Dataset section ->
━━━━

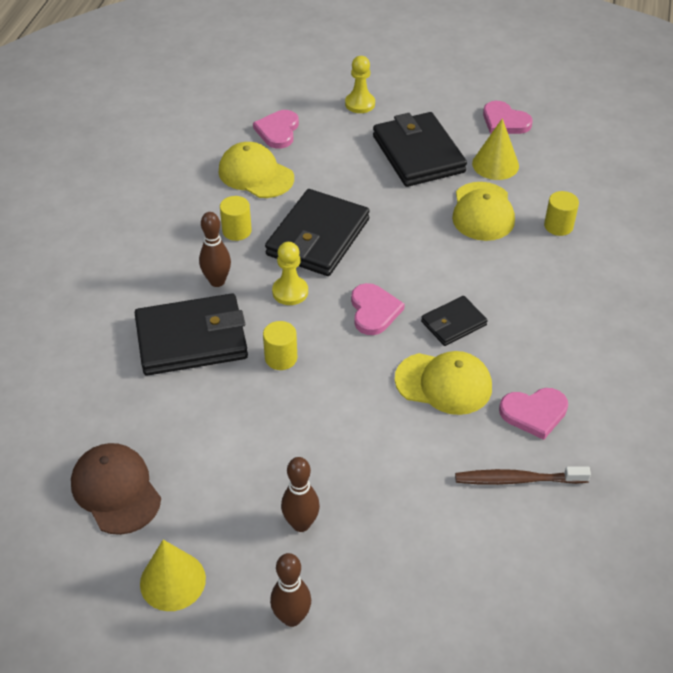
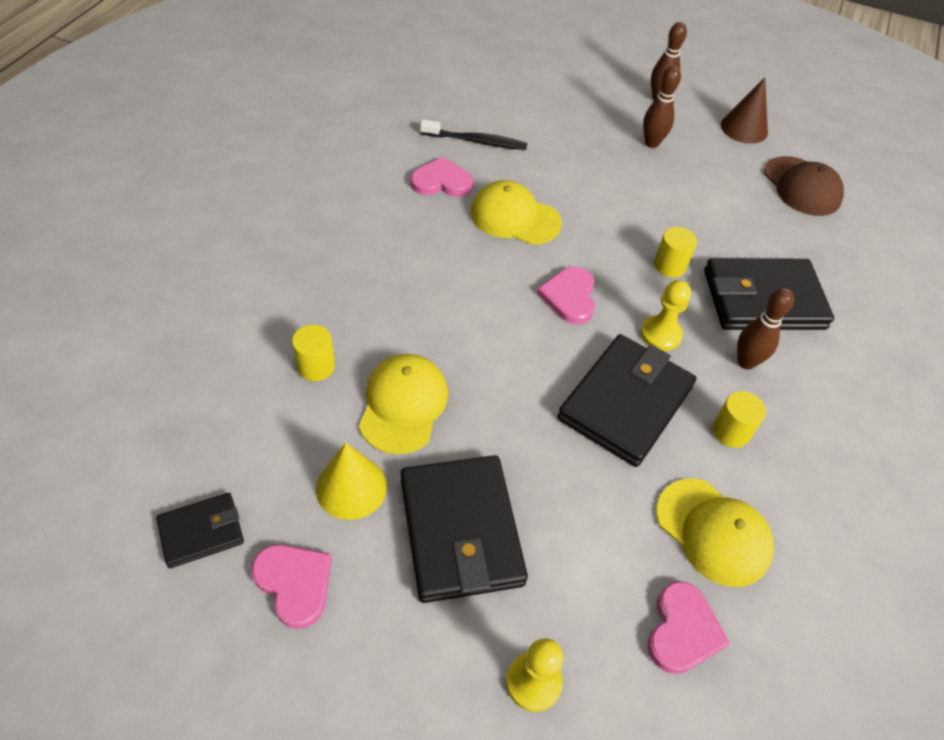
camera: 175 degrees left, 5 degrees up
(172, 581) = (744, 128): yellow cone -> brown cone
(453, 323) = (488, 270): black wallet -> black wallet (201, 532)
(517, 480) = (476, 141): brown toothbrush -> black toothbrush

━━━━

Exercise goal -> Every line above should be output exactly, except for the pictures.

Reply ->
camera: 175 degrees left, 5 degrees up
(172, 581) = (744, 128): yellow cone -> brown cone
(453, 323) = (488, 270): black wallet -> black wallet (201, 532)
(517, 480) = (476, 141): brown toothbrush -> black toothbrush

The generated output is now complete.